■ Goal of the exercise
The records below are to be set down word for word, with every picture left out.

■ Source data

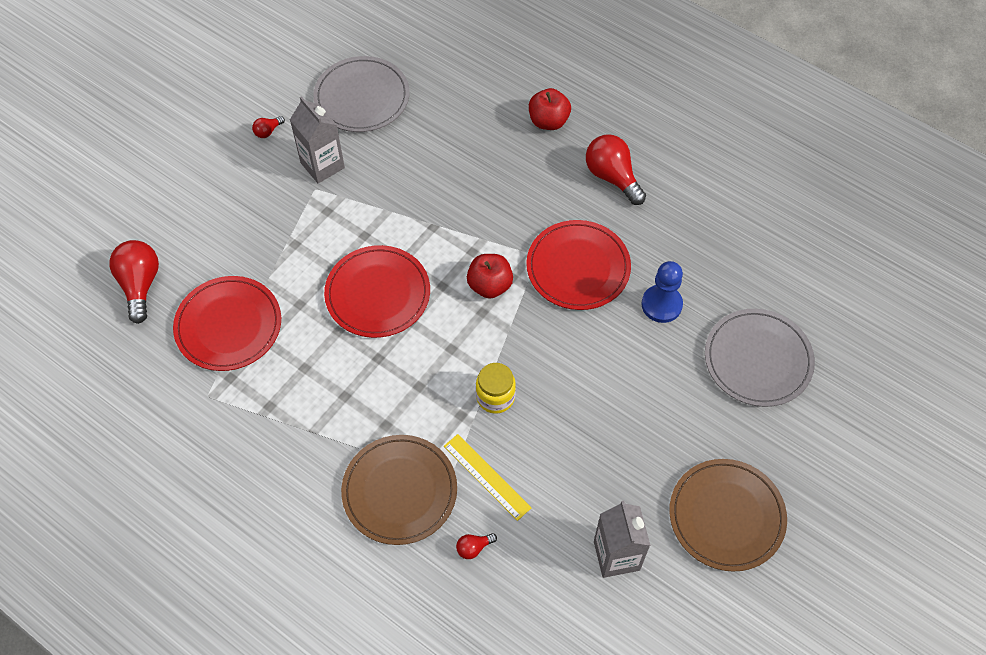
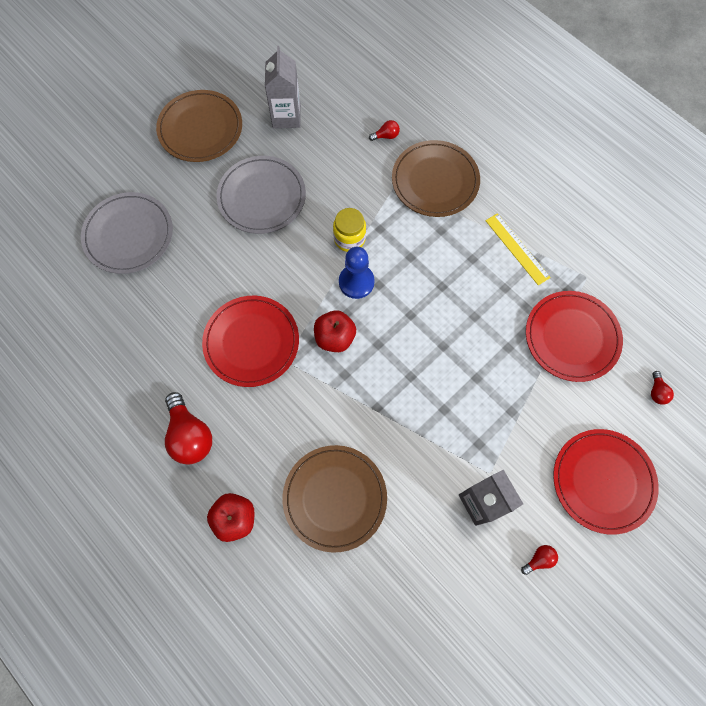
camera: 170 degrees left, 10 degrees up
red light bulb [109,240,159,324] -> red light bulb [651,371,674,405], size x0.47
grey plate [313,56,410,132] -> grey plate moved to [216,156,306,234]
red plate [324,245,430,338] -> red plate moved to [553,429,659,534]
yellow ruler [444,434,531,521] -> yellow ruler moved to [486,213,551,285]
blue pawn [641,261,683,323] -> blue pawn moved to [339,247,375,299]
none -> brown plate [283,445,387,553]

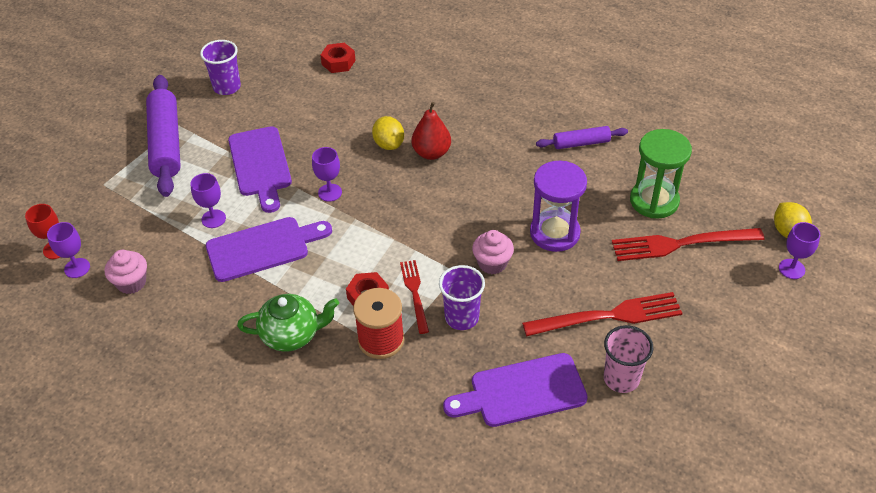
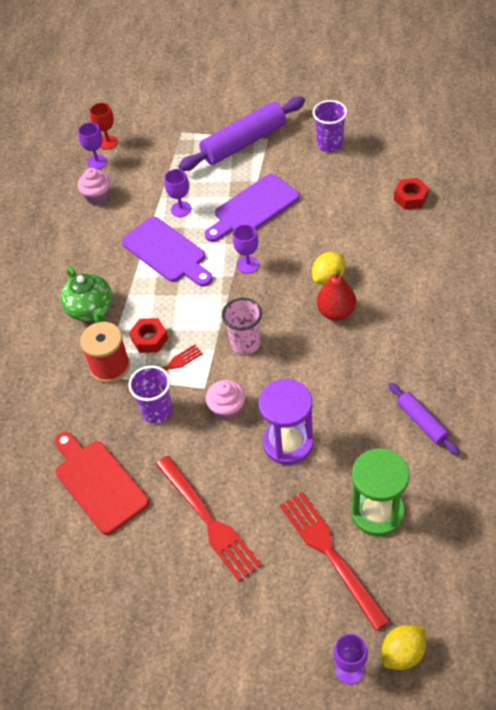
camera: 70 degrees right, 5 degrees up
purple cutting board [443,353,588,427] -> red cutting board [54,432,149,535]
pink cup [604,325,653,393] -> pink cup moved to [222,298,262,355]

■ Expected output
camera: 170 degrees left, 10 degrees up
red light bulb [109,240,159,324] -> red light bulb [651,371,674,405], size x0.47
grey plate [313,56,410,132] -> grey plate moved to [216,156,306,234]
red plate [324,245,430,338] -> red plate moved to [553,429,659,534]
yellow ruler [444,434,531,521] -> yellow ruler moved to [486,213,551,285]
blue pawn [641,261,683,323] -> blue pawn moved to [339,247,375,299]
none -> brown plate [283,445,387,553]

camera: 70 degrees right, 5 degrees up
purple cutting board [443,353,588,427] -> red cutting board [54,432,149,535]
pink cup [604,325,653,393] -> pink cup moved to [222,298,262,355]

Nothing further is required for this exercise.